Given data Block Start

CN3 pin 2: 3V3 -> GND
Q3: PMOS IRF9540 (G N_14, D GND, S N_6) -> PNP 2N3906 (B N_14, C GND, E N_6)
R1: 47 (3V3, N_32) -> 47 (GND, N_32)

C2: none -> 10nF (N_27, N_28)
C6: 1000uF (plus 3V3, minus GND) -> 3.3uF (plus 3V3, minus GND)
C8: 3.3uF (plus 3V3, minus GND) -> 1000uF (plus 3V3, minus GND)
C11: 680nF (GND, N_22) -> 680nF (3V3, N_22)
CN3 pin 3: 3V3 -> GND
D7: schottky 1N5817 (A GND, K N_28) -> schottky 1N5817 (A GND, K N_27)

Given data Block End
Given data Block Start

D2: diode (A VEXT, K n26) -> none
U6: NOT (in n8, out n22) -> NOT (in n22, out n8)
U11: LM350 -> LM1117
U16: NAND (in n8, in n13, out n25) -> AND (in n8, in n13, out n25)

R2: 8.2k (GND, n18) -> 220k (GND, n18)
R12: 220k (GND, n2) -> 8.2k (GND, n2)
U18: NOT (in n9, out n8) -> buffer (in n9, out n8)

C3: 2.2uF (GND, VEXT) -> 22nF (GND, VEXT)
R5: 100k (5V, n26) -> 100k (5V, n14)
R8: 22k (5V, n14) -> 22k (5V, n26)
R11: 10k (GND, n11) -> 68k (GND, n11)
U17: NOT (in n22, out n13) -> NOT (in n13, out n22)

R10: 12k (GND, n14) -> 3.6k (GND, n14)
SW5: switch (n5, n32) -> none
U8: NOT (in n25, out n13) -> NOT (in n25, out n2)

Given data Block End
Given data Block Start

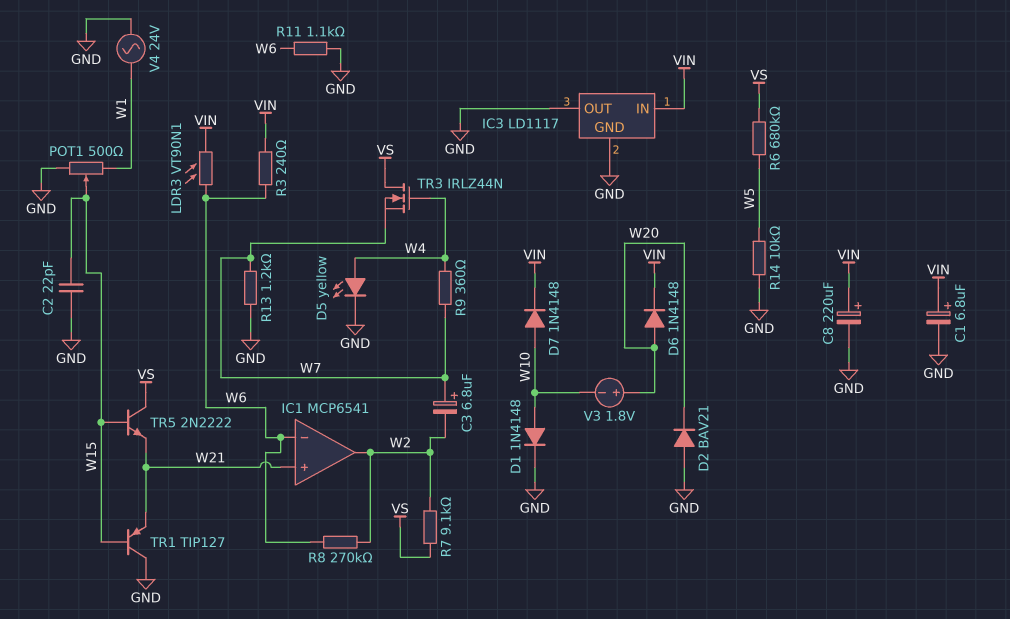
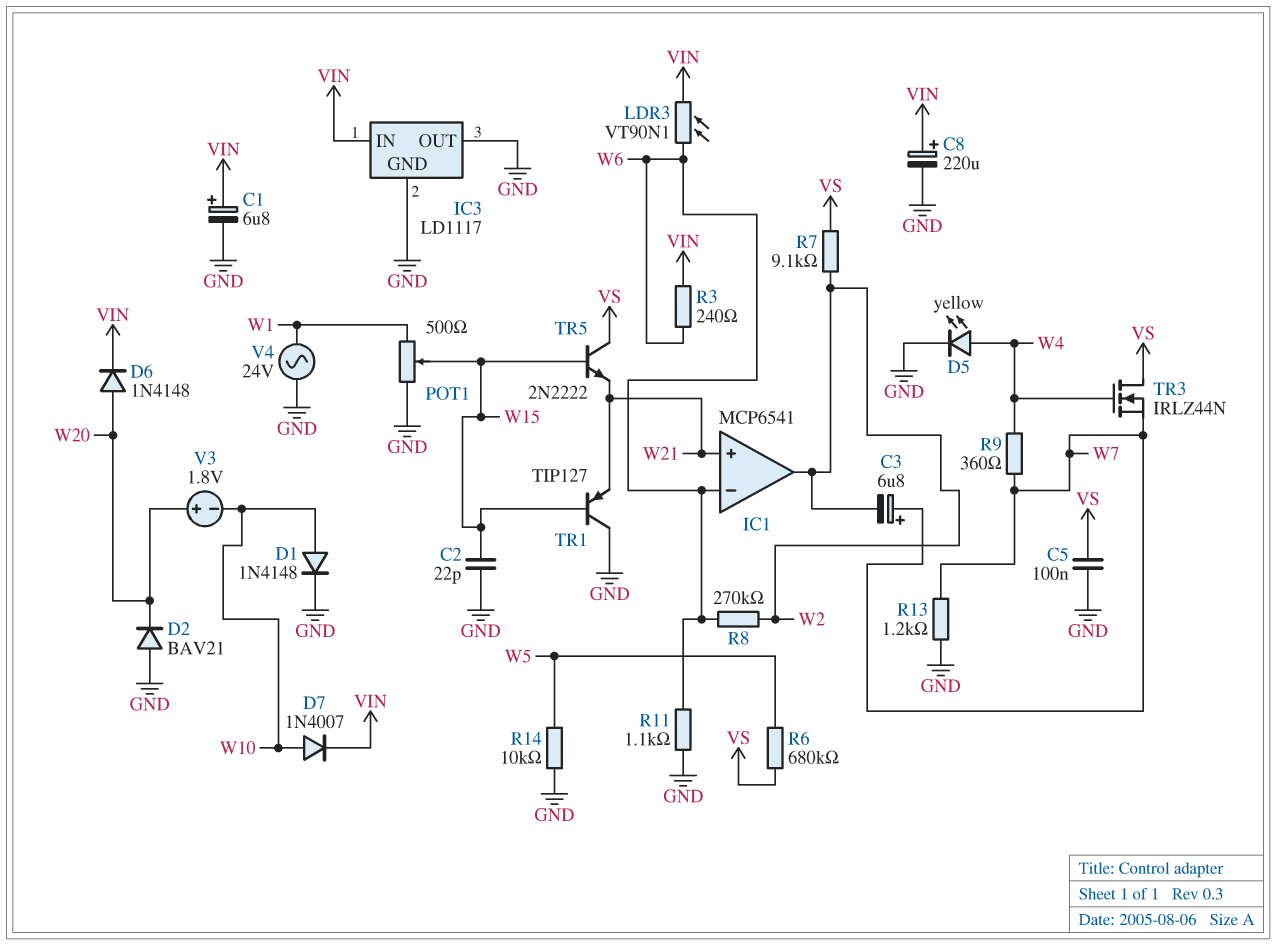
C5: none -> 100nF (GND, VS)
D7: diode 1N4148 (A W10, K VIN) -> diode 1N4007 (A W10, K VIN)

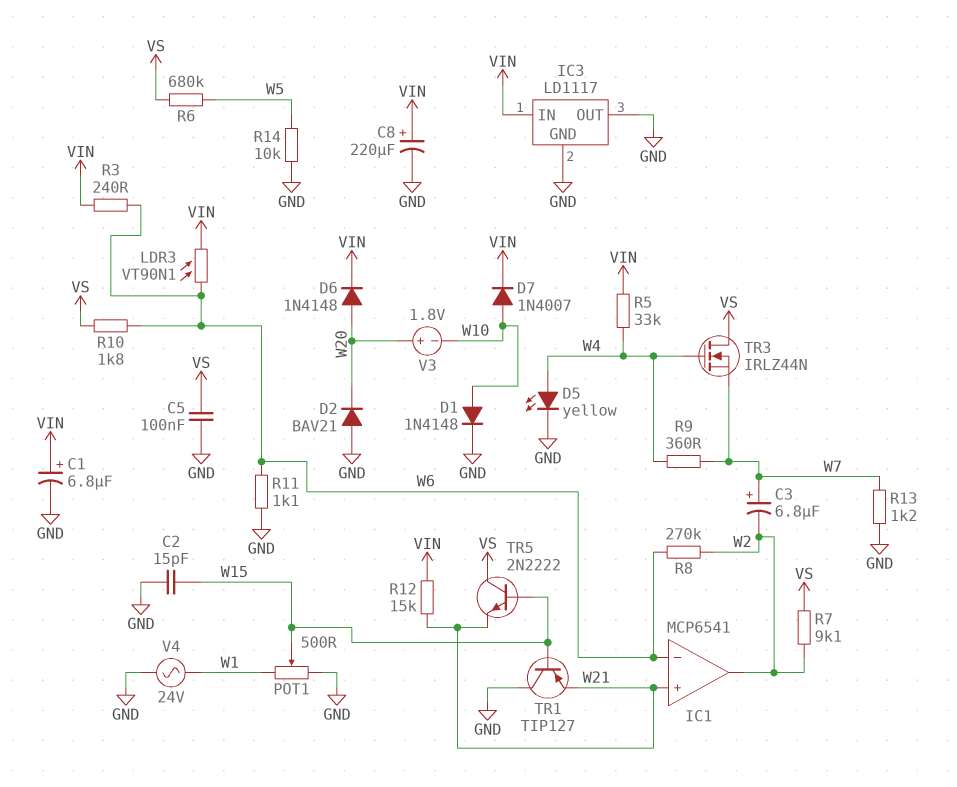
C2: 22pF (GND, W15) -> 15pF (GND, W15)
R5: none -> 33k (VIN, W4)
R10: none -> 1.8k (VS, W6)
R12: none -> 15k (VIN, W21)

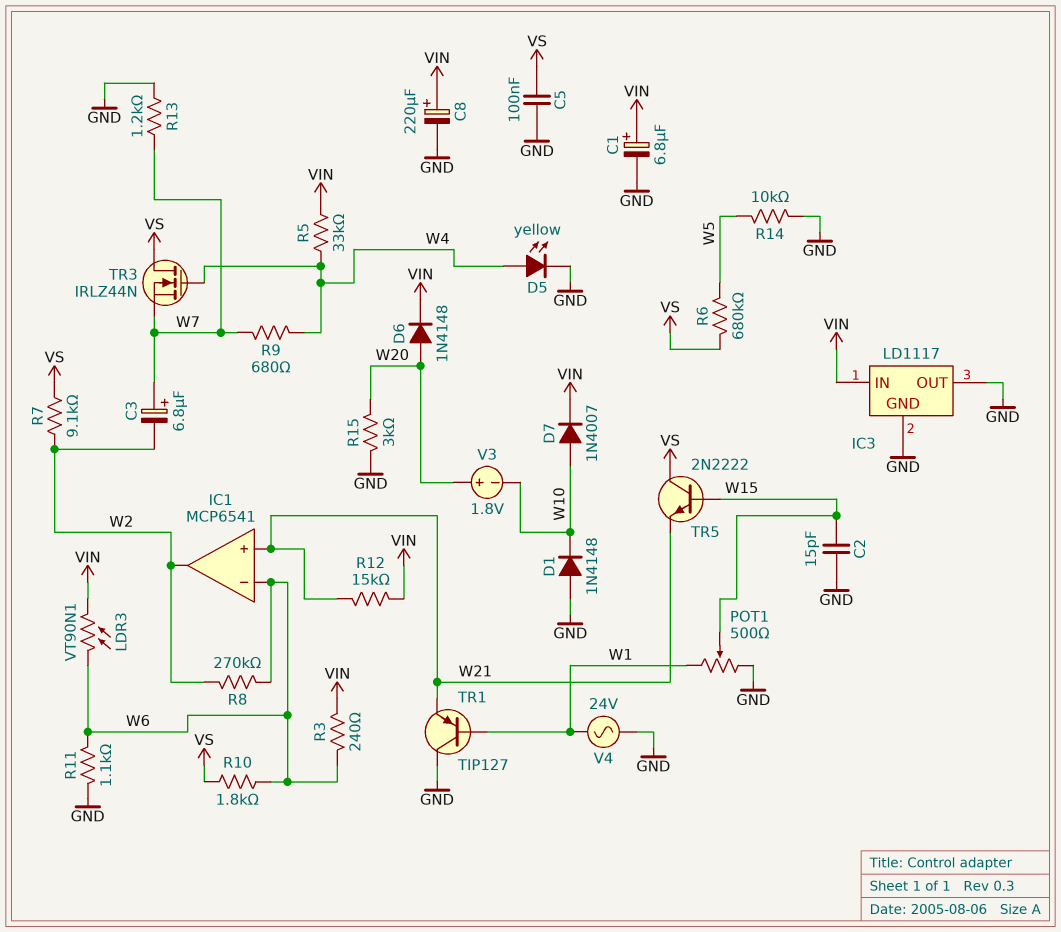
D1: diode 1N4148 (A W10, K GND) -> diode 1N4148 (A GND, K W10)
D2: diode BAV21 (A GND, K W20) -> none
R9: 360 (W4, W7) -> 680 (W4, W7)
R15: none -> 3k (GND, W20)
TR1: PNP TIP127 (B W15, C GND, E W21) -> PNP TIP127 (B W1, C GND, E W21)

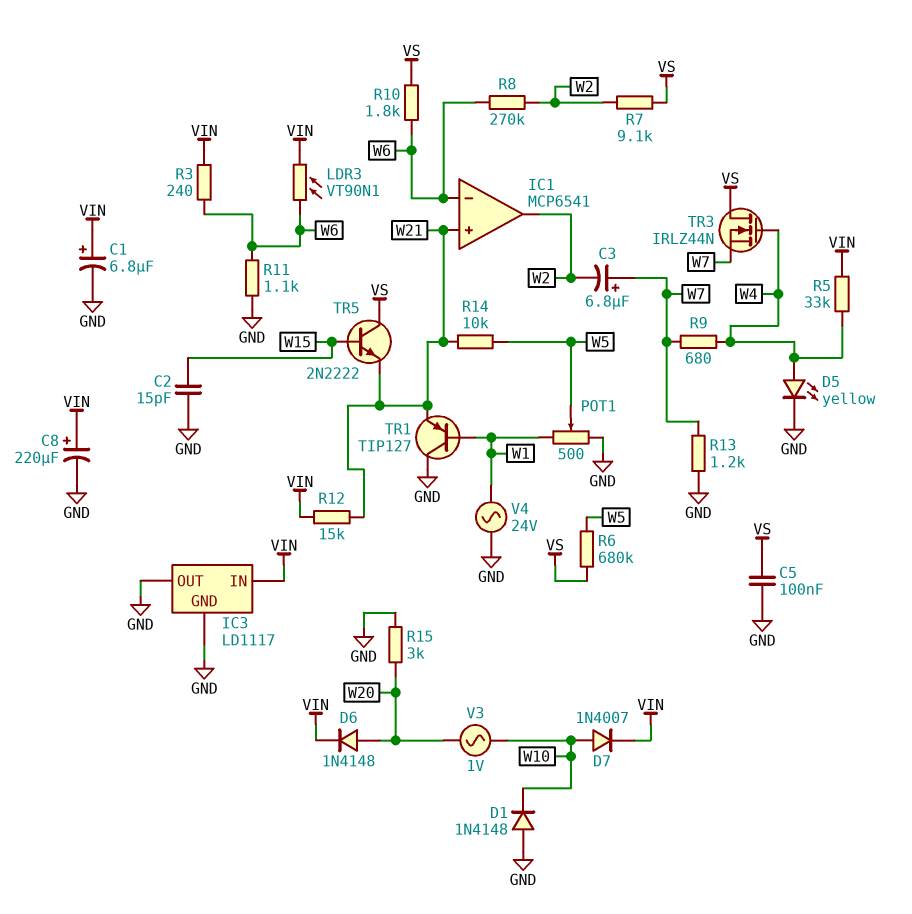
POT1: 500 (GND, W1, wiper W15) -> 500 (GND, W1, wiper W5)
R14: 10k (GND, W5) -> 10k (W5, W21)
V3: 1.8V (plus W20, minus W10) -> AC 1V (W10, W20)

Given data Block End

* Problem description
A verbatim transcription is needed of the lines above, starting at the line with "POT1: 500 (GND, W1, wiper" and ending at the line with "V3: 1.8V (plus", both included, and of nothing else.

* Exercise output
POT1: 500 (GND, W1, wiper W15) -> 500 (GND, W1, wiper W5)
R14: 10k (GND, W5) -> 10k (W5, W21)
V3: 1.8V (plus W20, minus W10) -> AC 1V (W10, W20)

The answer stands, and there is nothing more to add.